*** Opening of DATA ***

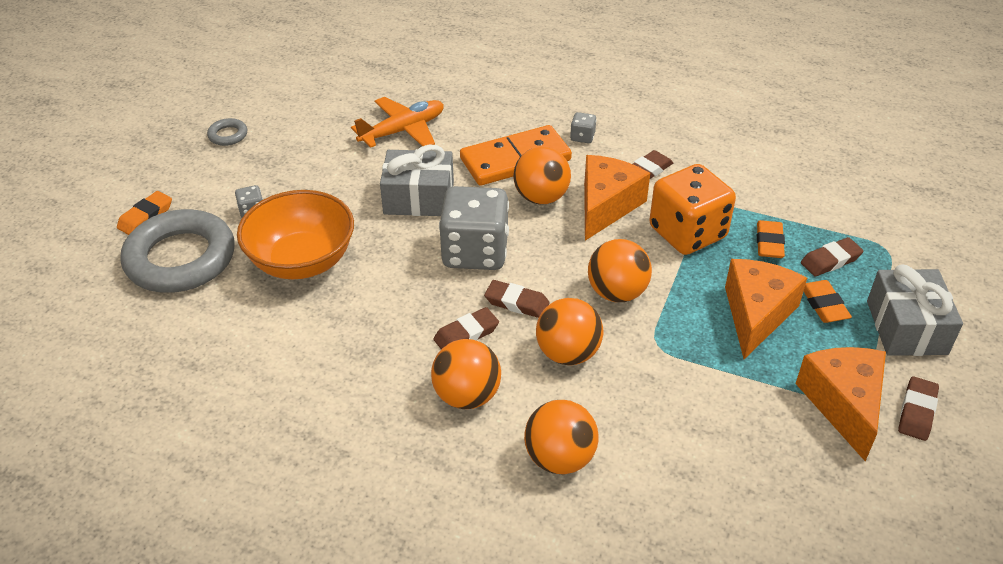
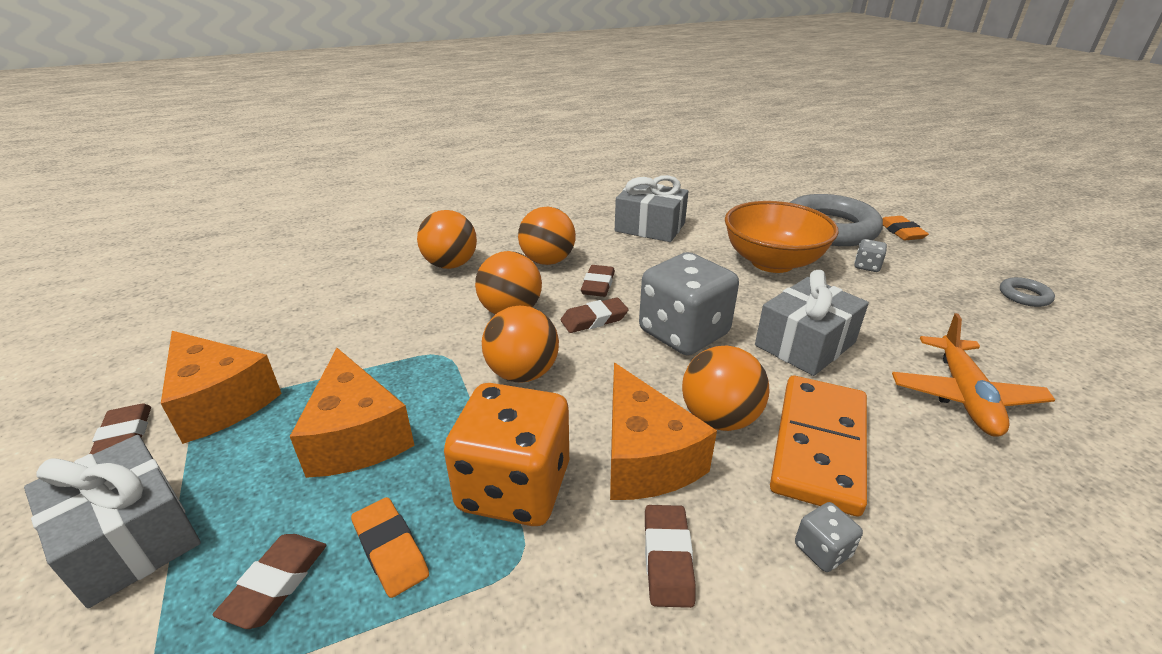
camera: 135 degrees right, 10 degrees down
(308, 375) = (650, 227): none -> grey gift
(824, 305) = (269, 499): orange eraser -> none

*** Close of DATA ***

**EXERCISE OBJECTIVE**: Repeat the listing exactly, minus its pictures.

**RESULT OF THE EXERCISE**:
camera: 135 degrees right, 10 degrees down
(308, 375) = (650, 227): none -> grey gift
(824, 305) = (269, 499): orange eraser -> none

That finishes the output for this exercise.